*Your goal*. Search the entries for lines that contain the word "yellow", and report each one found.

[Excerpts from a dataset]
--------------------------------------------------

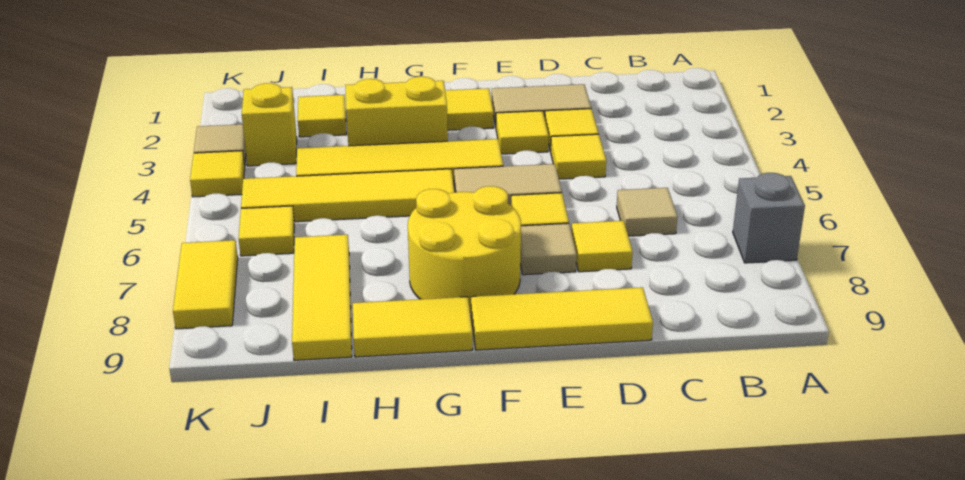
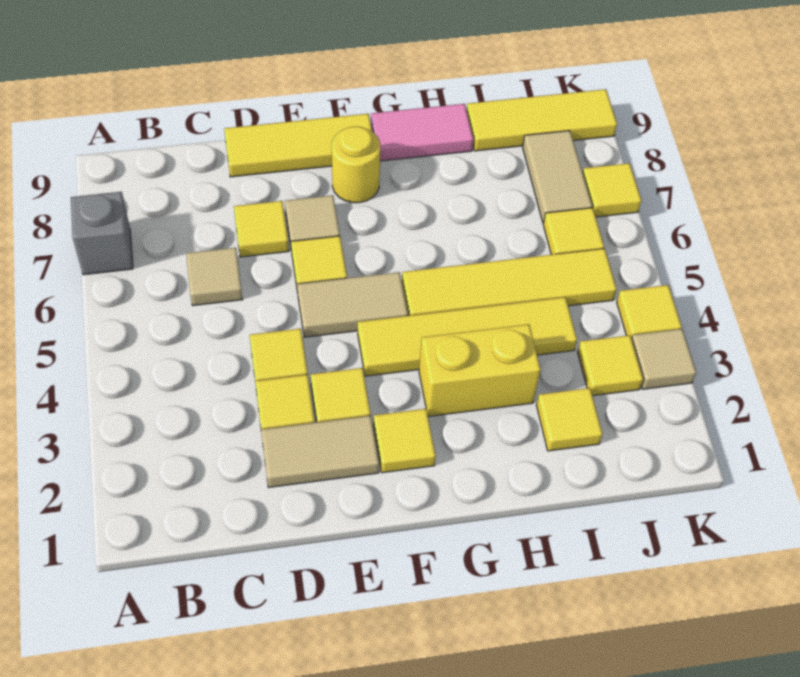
yellow round brick F7:G8 level 1 -> yellow round brick F8 level 1
yellow tile G9:H9 level 1 -> pink tile G9:H9 level 1
yellow tile I7:I9 level 1 -> yellow tile I9:K9 level 1
yellow brick J3 level 1 -> yellow tile J3 level 1
none -> tan tile J7:J8 level 1
yellow tile K7:K8 level 1 -> yellow tile K7 level 1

--------------------------------------------------

*Exercise output*.
yellow round brick F7:G8 level 1 -> yellow round brick F8 level 1
yellow tile G9:H9 level 1 -> pink tile G9:H9 level 1
yellow tile I7:I9 level 1 -> yellow tile I9:K9 level 1
yellow brick J3 level 1 -> yellow tile J3 level 1
yellow tile K7:K8 level 1 -> yellow tile K7 level 1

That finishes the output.